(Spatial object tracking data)
==================================================

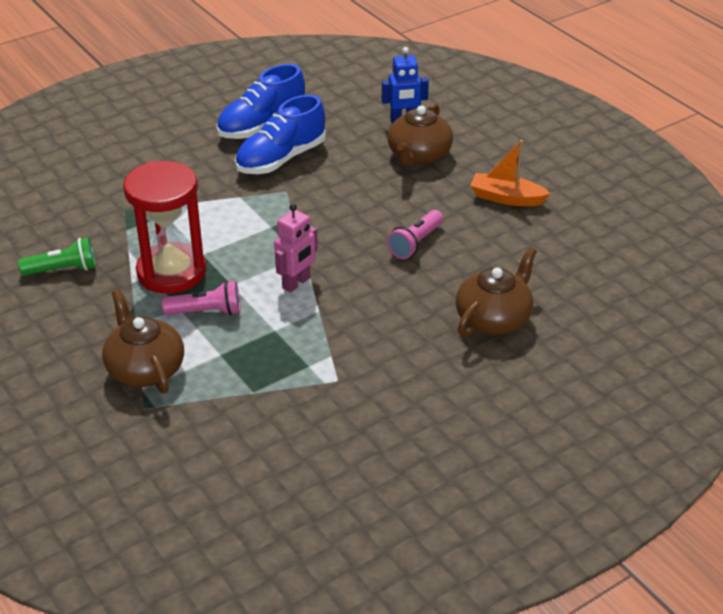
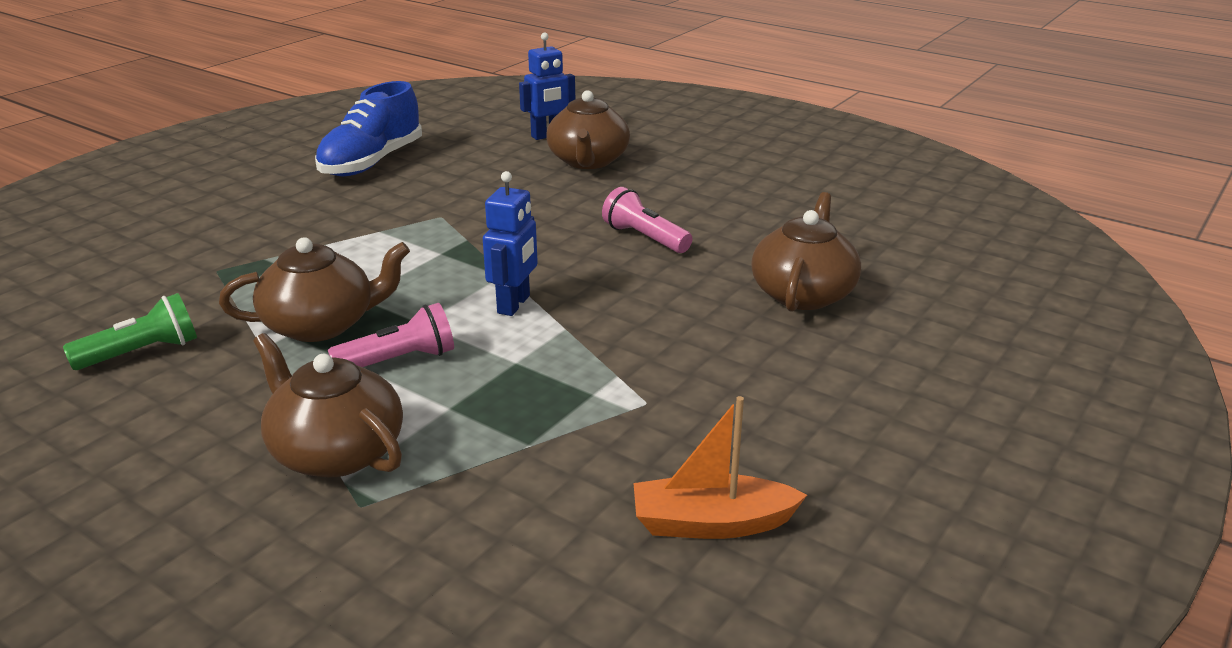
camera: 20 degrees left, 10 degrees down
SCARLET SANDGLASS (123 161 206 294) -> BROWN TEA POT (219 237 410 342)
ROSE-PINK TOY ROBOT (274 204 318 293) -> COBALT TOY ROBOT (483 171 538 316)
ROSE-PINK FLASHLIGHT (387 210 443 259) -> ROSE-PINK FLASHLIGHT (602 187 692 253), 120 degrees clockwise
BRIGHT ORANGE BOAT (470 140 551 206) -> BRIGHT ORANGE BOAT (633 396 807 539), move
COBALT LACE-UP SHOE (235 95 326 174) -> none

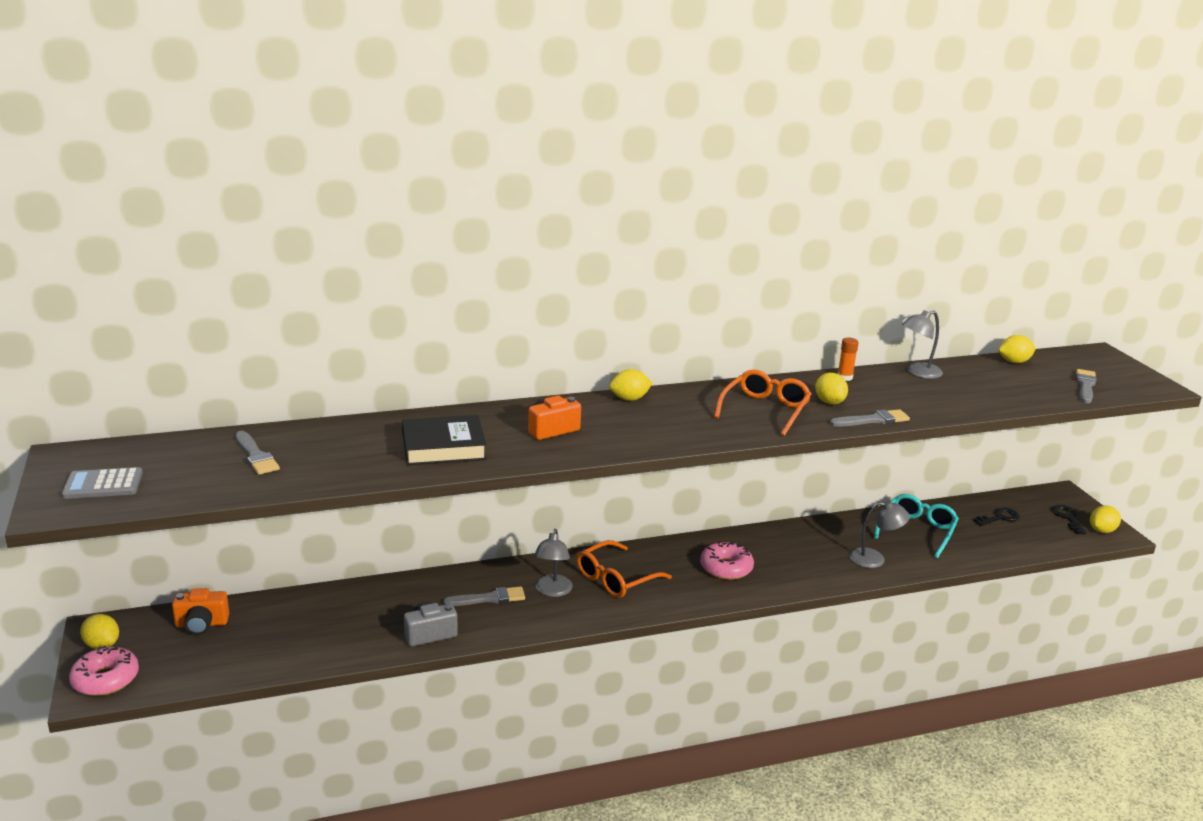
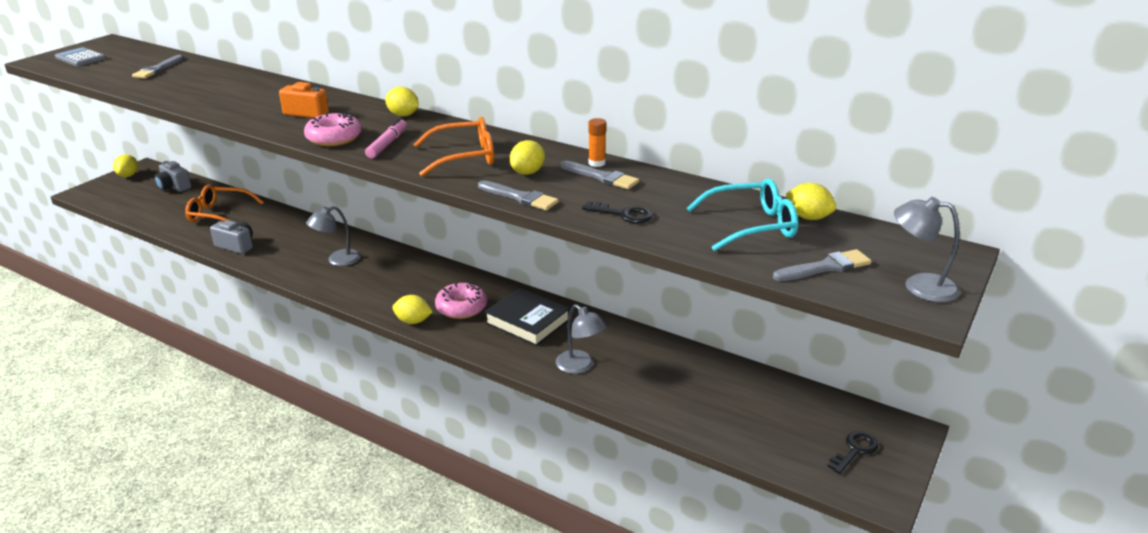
camera: 50 degrees right, 5 degrees up
BRIGHT ORANGE COMPACT CAMERA (172 588 229 635) -> GREY COMPACT CAMERA (154 161 192 192)
BRIGHT ORANGE SPECTACLES (577 540 672 598) -> BRIGHT ORANGE SPECTACLES (185 184 264 222), move
ROSE-PINK GLAZED DONUT (69 646 139 696) -> ROSE-PINK GLAZED DONUT (304 112 362 146), move
none -> ROSE-PINK MARKER (365 118 407 158)
BRIGHT YELLOW LEMON (1090 505 1121 533) -> BRIGHT YELLOW LEMON (392 295 433 324), move
BLACK HARDBACK (402 415 487 465) -> BLACK HARDBACK (484 287 570 346), move
GREY PAINT BRUSH (443 586 525 606) -> GREY PAINT BRUSH (561 161 639 189), move
BLACK DOOR KEY (973 508 1020 526) -> BLACK DOOR KEY (582 201 653 223), move
AQUA SPECTACLES (874 494 959 559) -> AQUA SPECTACLES (687 178 798 251), move
GREY DESK LAMP (902 310 943 379) -> GREY DESK LAMP (894 197 960 302), move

==================================================

> [PROMPT]:
All that is wanted is a faithful reproduction of the line above with "SCARLET SANDGLASS (123", the line with "BRIGHT ORANGE BOAT (470", and every line in between.

> [RESPONSE AREA]:
SCARLET SANDGLASS (123 161 206 294) -> BROWN TEA POT (219 237 410 342)
ROSE-PINK TOY ROBOT (274 204 318 293) -> COBALT TOY ROBOT (483 171 538 316)
ROSE-PINK FLASHLIGHT (387 210 443 259) -> ROSE-PINK FLASHLIGHT (602 187 692 253), 120 degrees clockwise
BRIGHT ORANGE BOAT (470 140 551 206) -> BRIGHT ORANGE BOAT (633 396 807 539), move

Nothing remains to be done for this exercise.